Top of MATERIALS PROVIDED

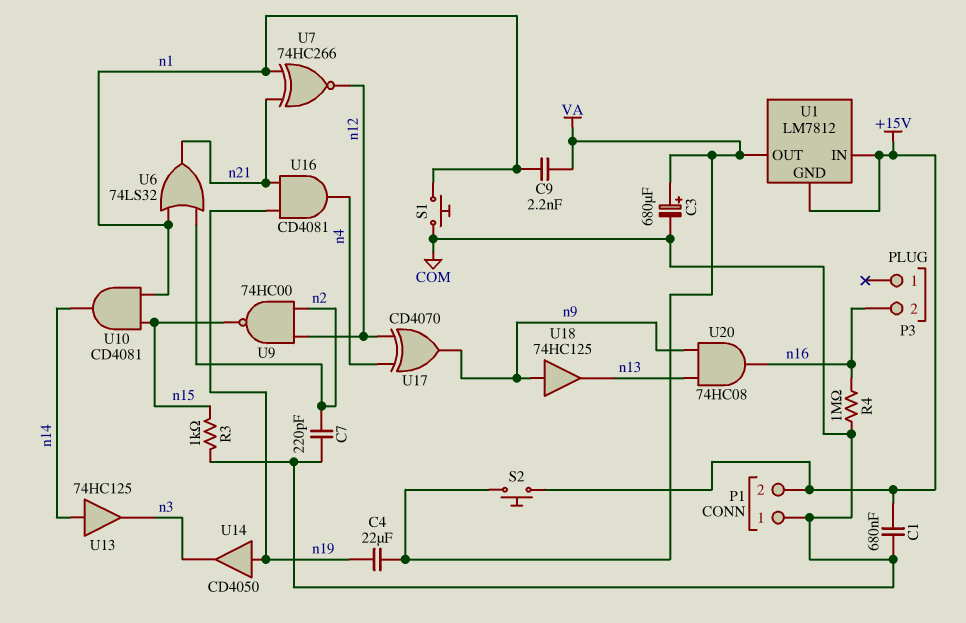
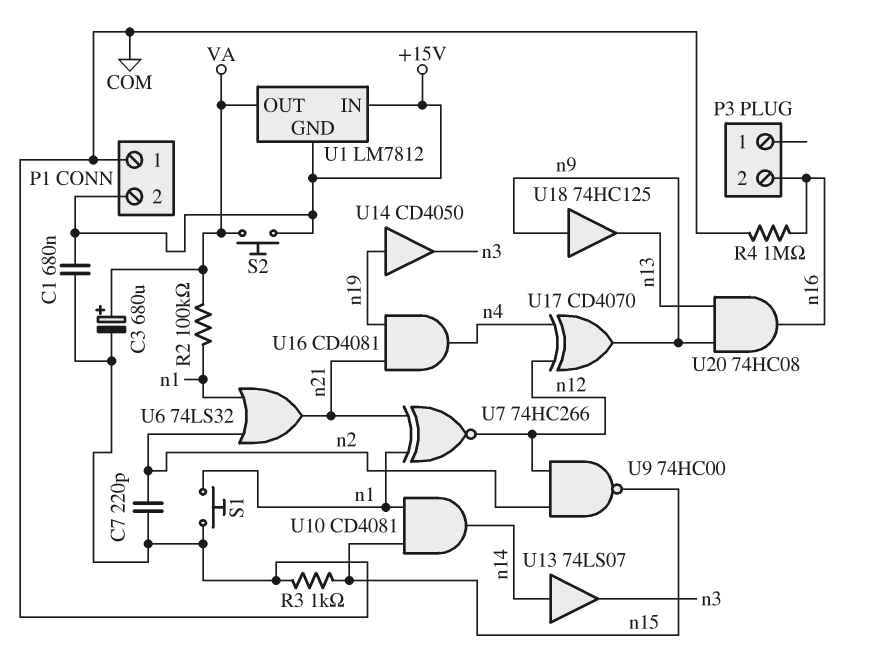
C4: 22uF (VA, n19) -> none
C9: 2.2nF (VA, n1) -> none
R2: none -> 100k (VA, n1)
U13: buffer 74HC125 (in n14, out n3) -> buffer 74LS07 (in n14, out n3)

Bottom of MATERIALS PROVIDED
Top of MATERIALS PROVIDED

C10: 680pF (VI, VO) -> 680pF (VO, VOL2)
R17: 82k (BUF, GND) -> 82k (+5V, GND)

Bottom of MATERIALS PROVIDED
Top of MATERIALS PROVIDED

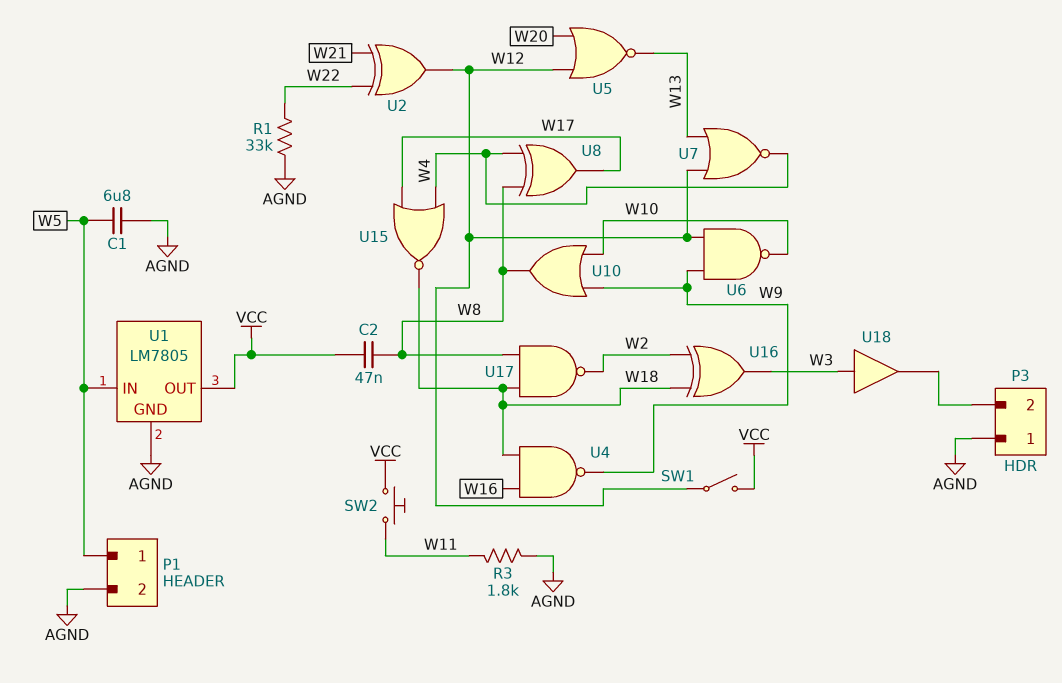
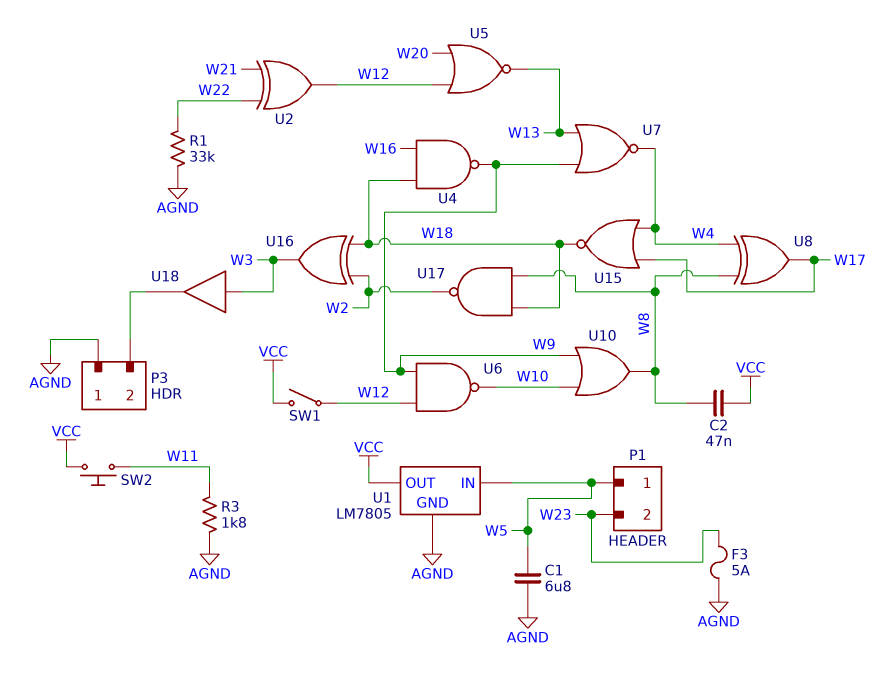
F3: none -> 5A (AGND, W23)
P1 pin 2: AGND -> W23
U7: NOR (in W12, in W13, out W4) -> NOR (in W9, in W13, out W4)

Bottom of MATERIALS PROVIDED

> WORK TASK
Lines containing the word "none" are to be located in the entries and copied.

> YOUR RESPONSE
C4: 22uF (VA, n19) -> none
C9: 2.2nF (VA, n1) -> none
R2: none -> 100k (VA, n1)
F3: none -> 5A (AGND, W23)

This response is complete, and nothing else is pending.